===== Data in this exercise =====

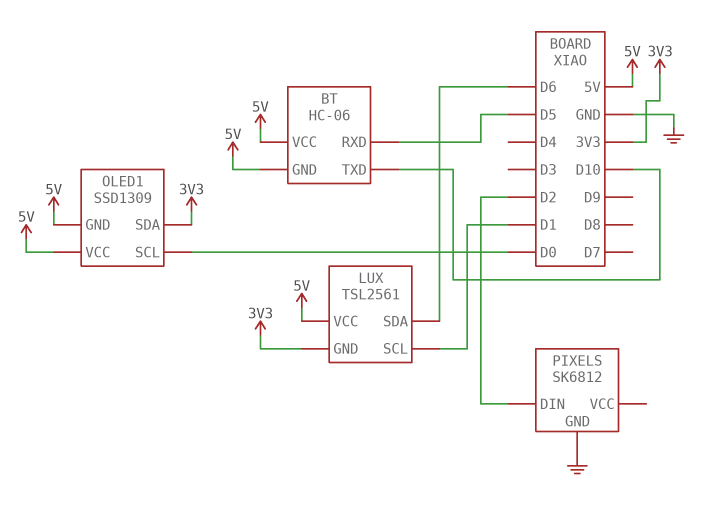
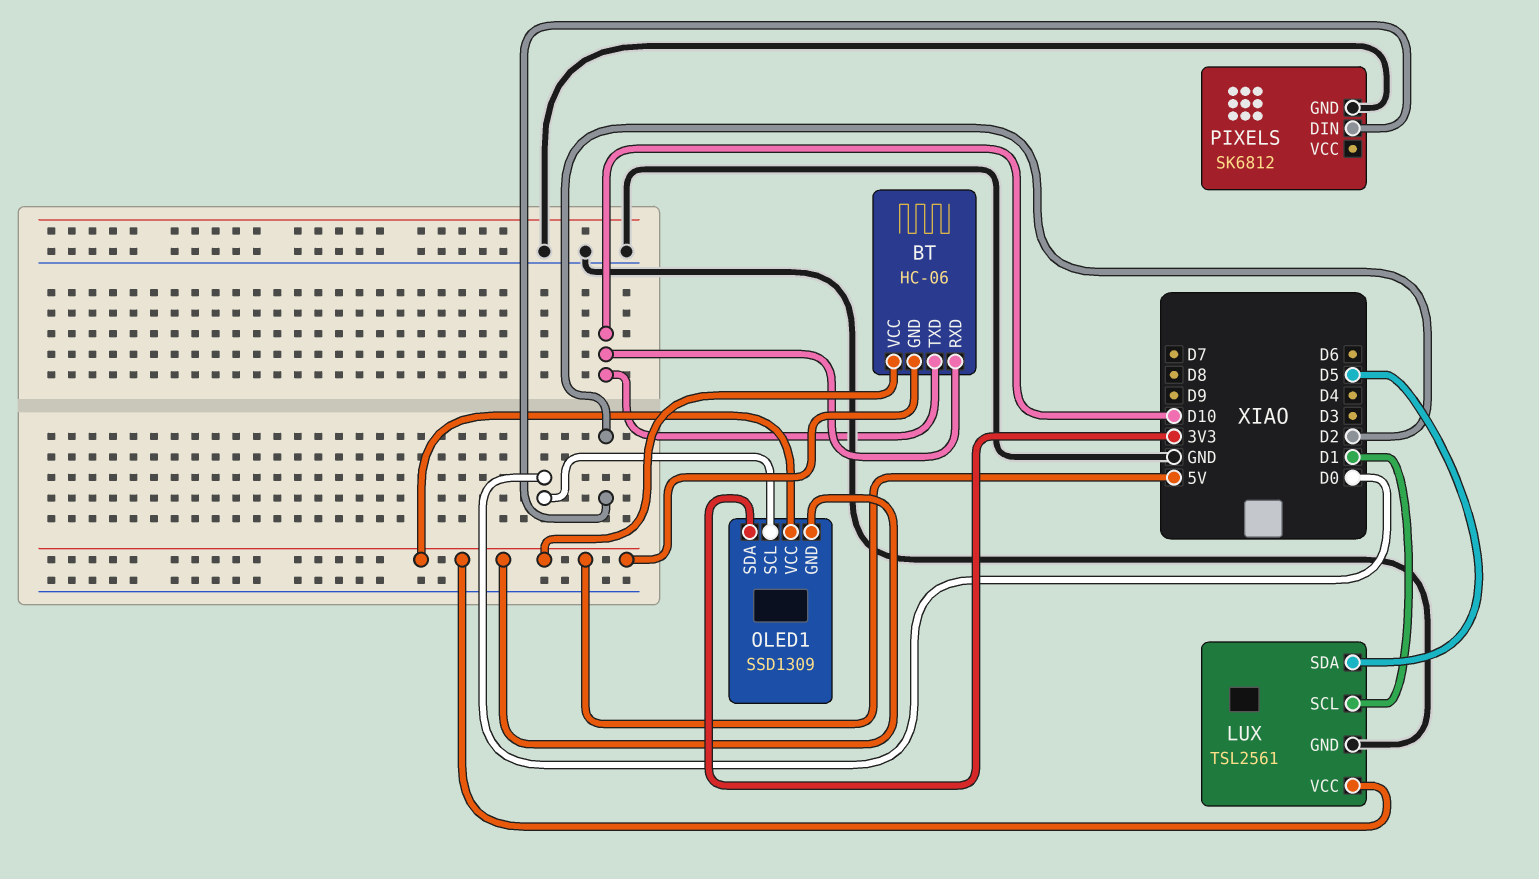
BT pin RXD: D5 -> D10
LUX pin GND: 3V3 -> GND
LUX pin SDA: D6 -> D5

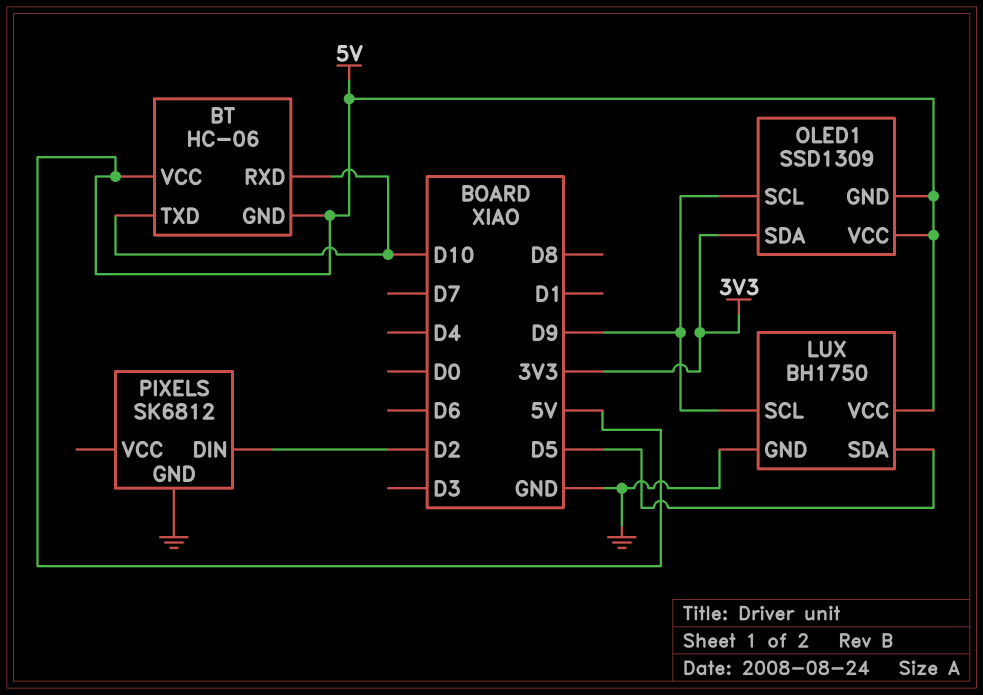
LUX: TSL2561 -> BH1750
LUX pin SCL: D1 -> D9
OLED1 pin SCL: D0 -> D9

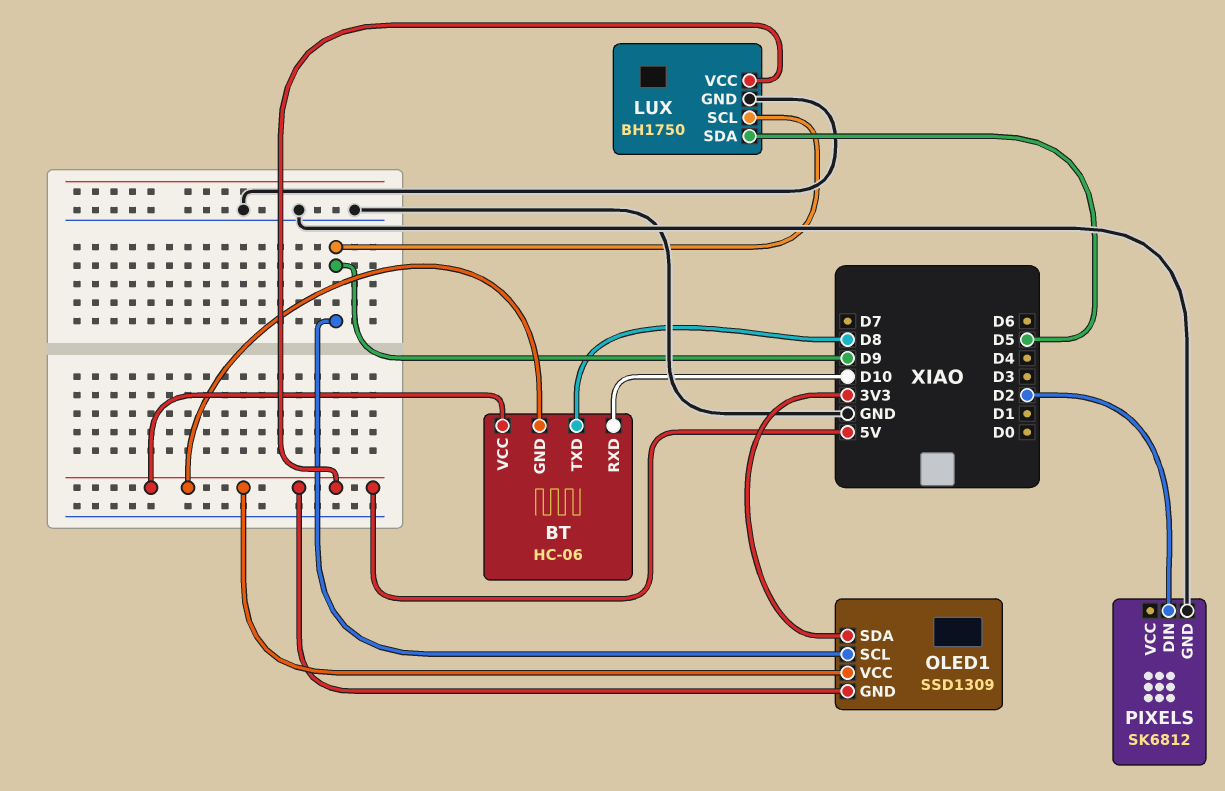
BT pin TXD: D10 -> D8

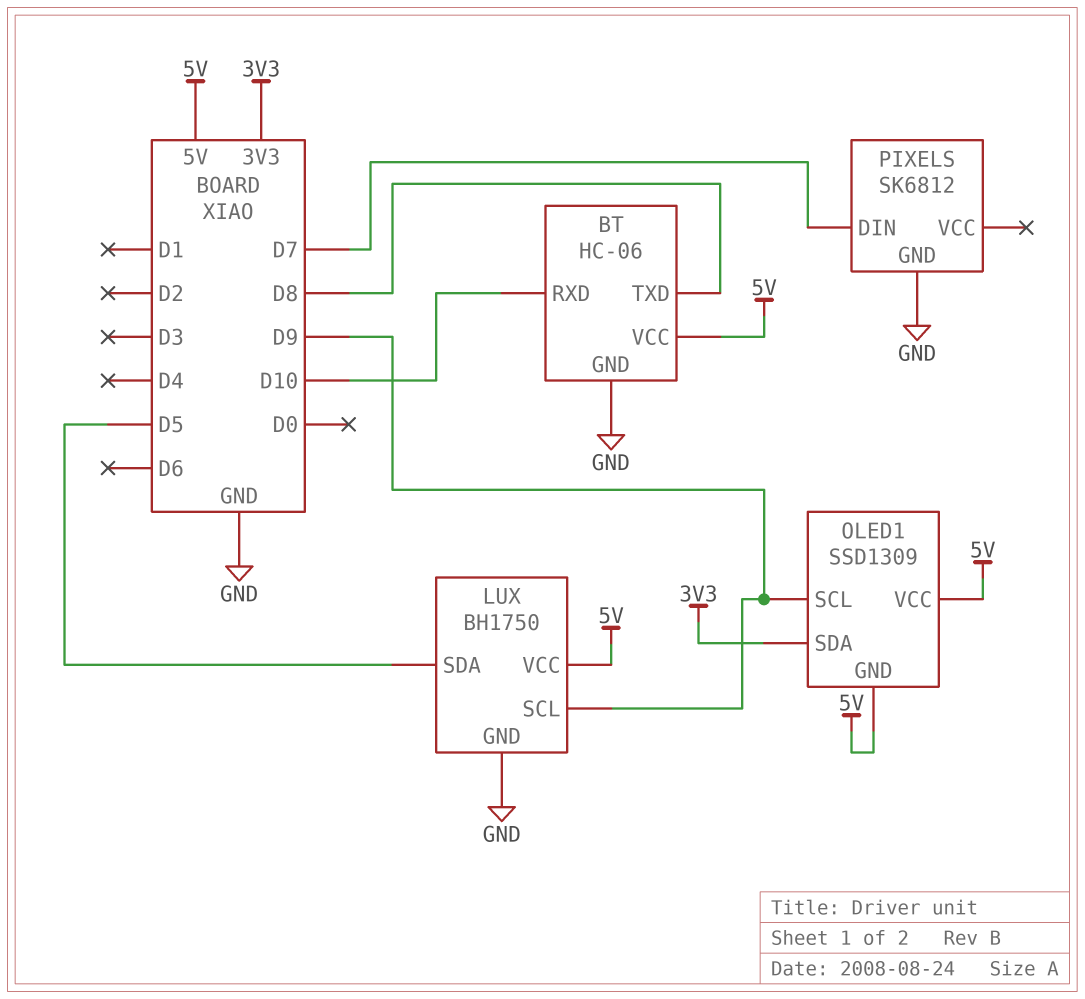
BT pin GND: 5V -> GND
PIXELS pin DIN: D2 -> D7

=====

Exercise description
Your answer should be an exact copy of the entries above, with no images included.

Result for this task
BT pin RXD: D5 -> D10
LUX pin GND: 3V3 -> GND
LUX pin SDA: D6 -> D5

LUX: TSL2561 -> BH1750
LUX pin SCL: D1 -> D9
OLED1 pin SCL: D0 -> D9

BT pin TXD: D10 -> D8

BT pin GND: 5V -> GND
PIXELS pin DIN: D2 -> D7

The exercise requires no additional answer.